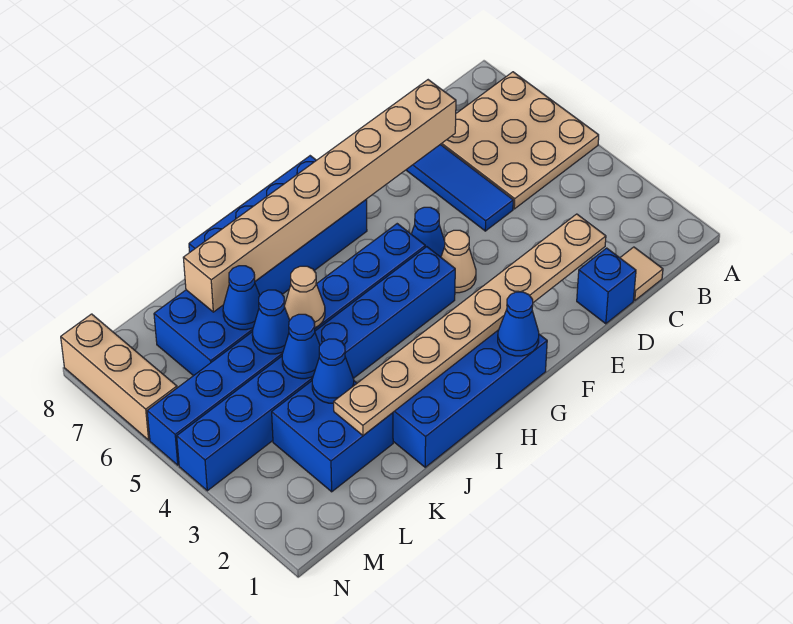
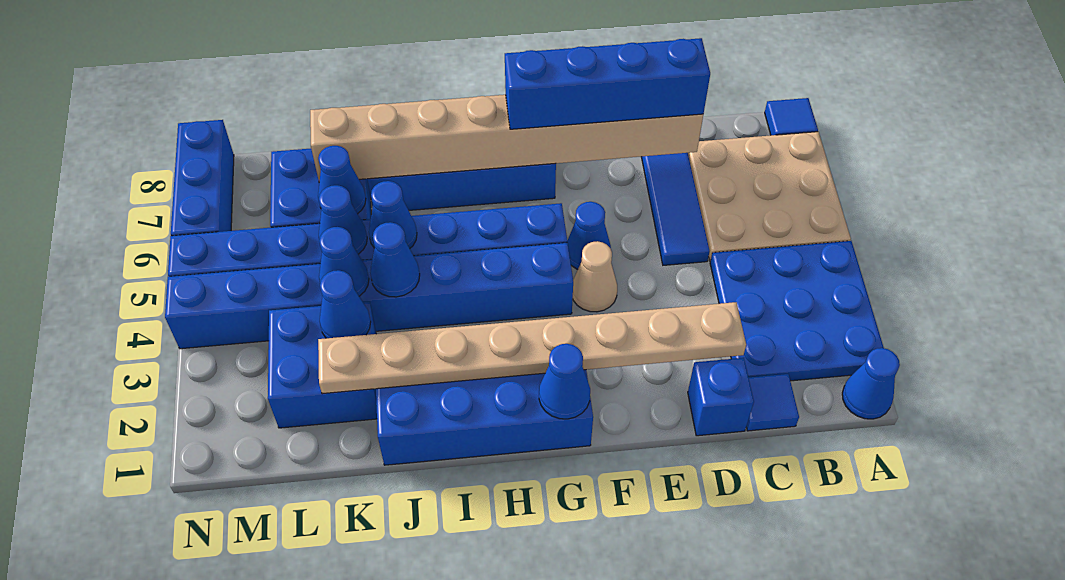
none -> blue cone A1 level 1
none -> blue plate A2:C4 level 1
none -> blue tile A8 level 1
tan tile C1 level 1 -> blue tile C1 level 1
none -> blue brick D7:G7 level 3
none -> blue cone J4 level 2
tan cone J5 level 2 -> blue cone J5 level 2
tan brick N6:N8 level 1 -> blue brick N6:N8 level 1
--- --- ---
- _YOUR OBJECTIVE_
Pick from the records each line that contains the word "cone" and show it.

- _ANSWER TO THE EXERCISE_
none -> blue cone A1 level 1
none -> blue cone J4 level 2
tan cone J5 level 2 -> blue cone J5 level 2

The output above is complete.